Start of Available records

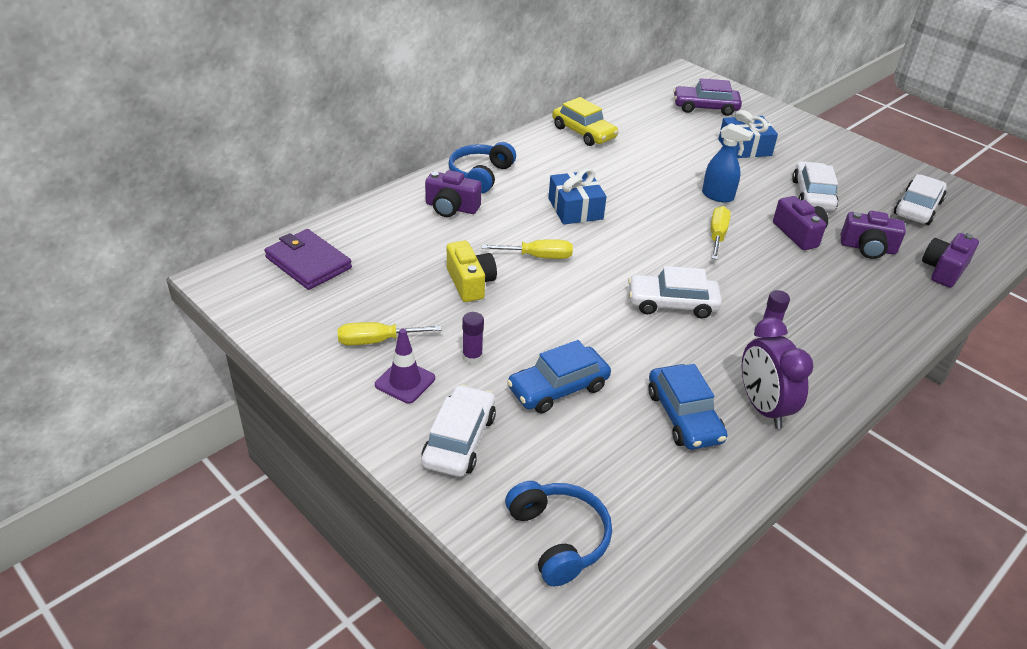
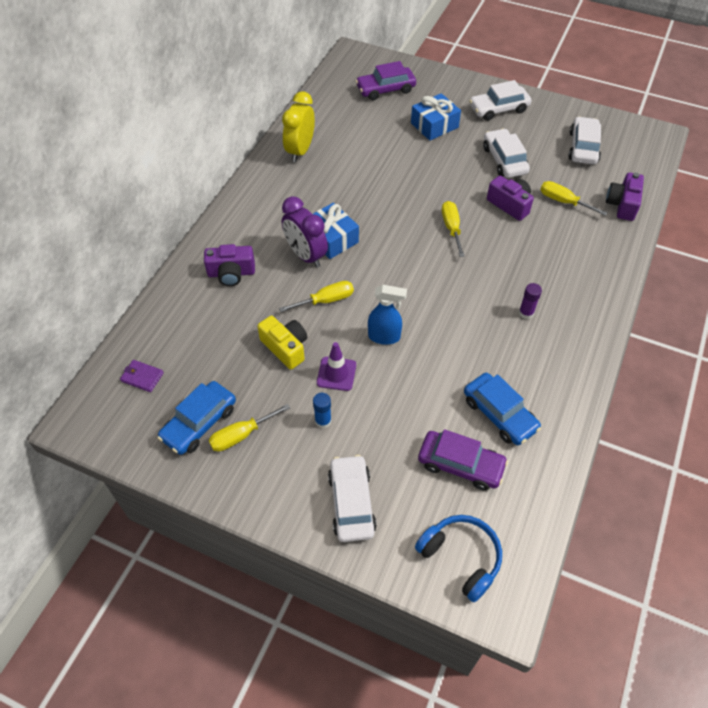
camera: 20 degrees left, 15 degrees up
(308, 263) = (142, 377): purple wallet -> purple wallet, size x0.54
(405, 381) = (284, 466): purple traffic cone -> purple traffic cone (336, 374)
(472, 357) = (323, 421): purple glue stick -> blue glue stick
(481, 175) = (238, 228): blue headphones -> none
(558, 388) = (400, 425): blue car -> blue car (199, 423)
(583, 132) = (300, 151): yellow car -> yellow clock
(609, 448) = (460, 465): none -> purple car
(672, 303) = (447, 310): white car -> white car (498, 109)
(718, 196) = (435, 186): blue spray bottle -> blue spray bottle (384, 337)
(763, 407) = (549, 384): purple clock -> purple clock (306, 255)
(868, 248) = (563, 201): purple camera -> yellow screwdriver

End of Available records

Show every line above in which the word "clock" occurs.

(583, 132) = (300, 151): yellow car -> yellow clock
(763, 407) = (549, 384): purple clock -> purple clock (306, 255)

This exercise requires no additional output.